▶ _Activity_
Instruction for the listing below: copy exactly, and only, the lines from the one holding "brown semicircle: (46, 93) -> (67, 35), moved" through its last line, omitting any picture.

▶ _Supplied records_
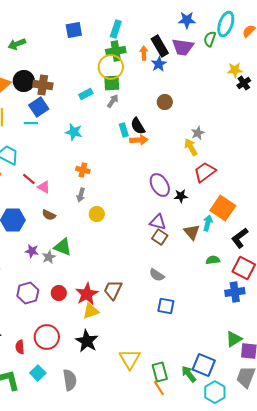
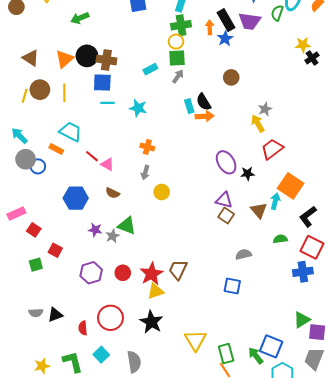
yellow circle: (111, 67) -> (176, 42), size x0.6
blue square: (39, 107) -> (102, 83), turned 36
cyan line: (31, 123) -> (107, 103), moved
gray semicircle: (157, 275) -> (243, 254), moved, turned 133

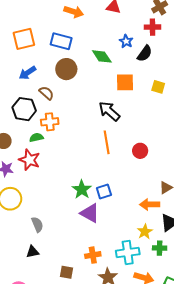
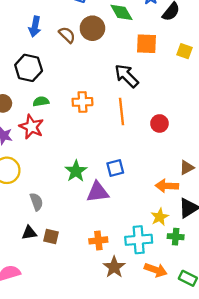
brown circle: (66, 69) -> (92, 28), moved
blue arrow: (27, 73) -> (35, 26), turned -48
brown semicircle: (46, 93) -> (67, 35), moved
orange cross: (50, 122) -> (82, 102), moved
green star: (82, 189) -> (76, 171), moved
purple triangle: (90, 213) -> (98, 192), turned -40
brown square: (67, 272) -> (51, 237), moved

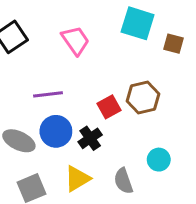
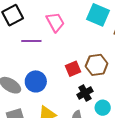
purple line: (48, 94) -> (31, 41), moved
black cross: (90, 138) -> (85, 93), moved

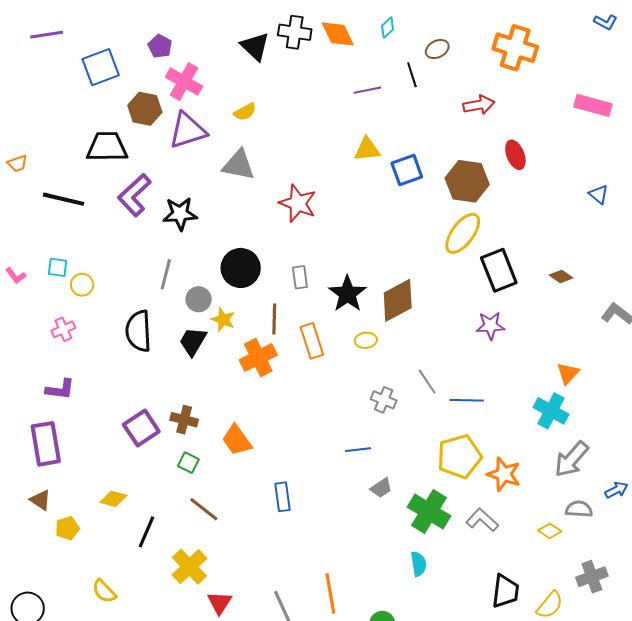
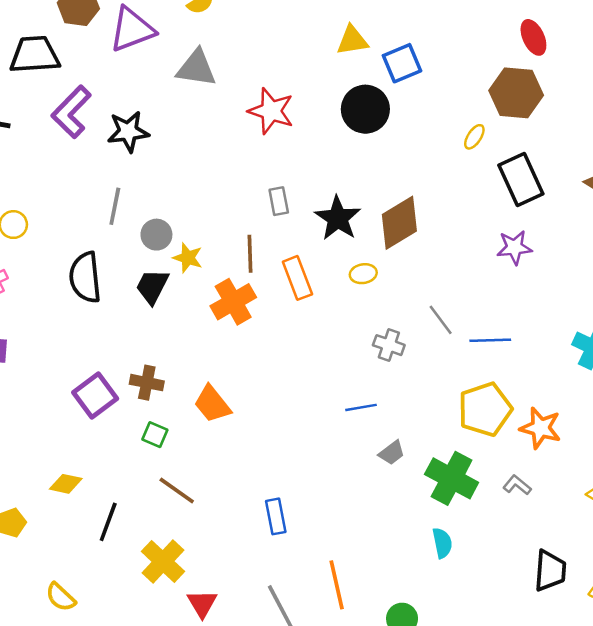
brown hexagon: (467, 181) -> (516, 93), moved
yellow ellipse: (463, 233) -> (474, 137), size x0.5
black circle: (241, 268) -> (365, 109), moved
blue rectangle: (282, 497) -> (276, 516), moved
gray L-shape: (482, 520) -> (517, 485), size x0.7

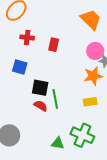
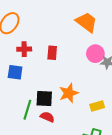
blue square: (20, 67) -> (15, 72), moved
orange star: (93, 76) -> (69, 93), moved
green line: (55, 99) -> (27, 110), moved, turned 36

▶ _Your solution_
brown semicircle: (46, 93) -> (67, 35), moved
orange cross: (50, 122) -> (82, 102), moved
green star: (82, 189) -> (76, 171), moved
purple triangle: (90, 213) -> (98, 192), turned -40
brown square: (67, 272) -> (51, 237), moved

purple line: (48, 94) -> (31, 41), moved
black cross: (90, 138) -> (85, 93), moved

brown hexagon: (467, 181) -> (516, 93), moved
yellow ellipse: (463, 233) -> (474, 137), size x0.5
black circle: (241, 268) -> (365, 109), moved
blue rectangle: (282, 497) -> (276, 516), moved
gray L-shape: (482, 520) -> (517, 485), size x0.7

blue square: (20, 67) -> (15, 72), moved
orange star: (93, 76) -> (69, 93), moved
green line: (55, 99) -> (27, 110), moved, turned 36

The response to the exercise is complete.